◆ Goal of the exercise:
The answer is all of the entries below, repeated exactly and free of pictures.

━━━

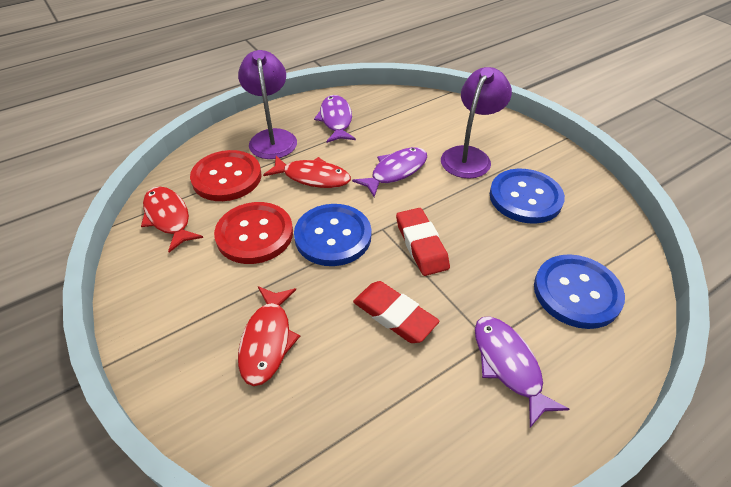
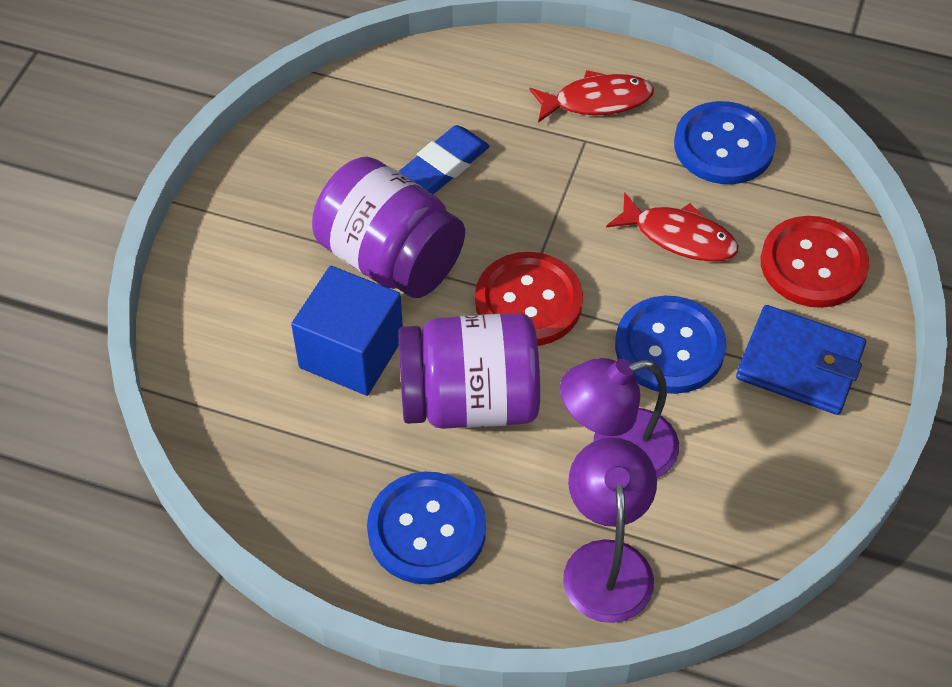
blue cube: 0 -> 1
blue eraser: 0 -> 1
blue wallet: 0 -> 1
purple fish: 3 -> 0
purple jar: 0 -> 2
red eraser: 2 -> 0
red fish: 3 -> 2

━━━

◆ Answer to this problem:
blue cube: 0 -> 1
blue eraser: 0 -> 1
blue wallet: 0 -> 1
purple fish: 3 -> 0
purple jar: 0 -> 2
red eraser: 2 -> 0
red fish: 3 -> 2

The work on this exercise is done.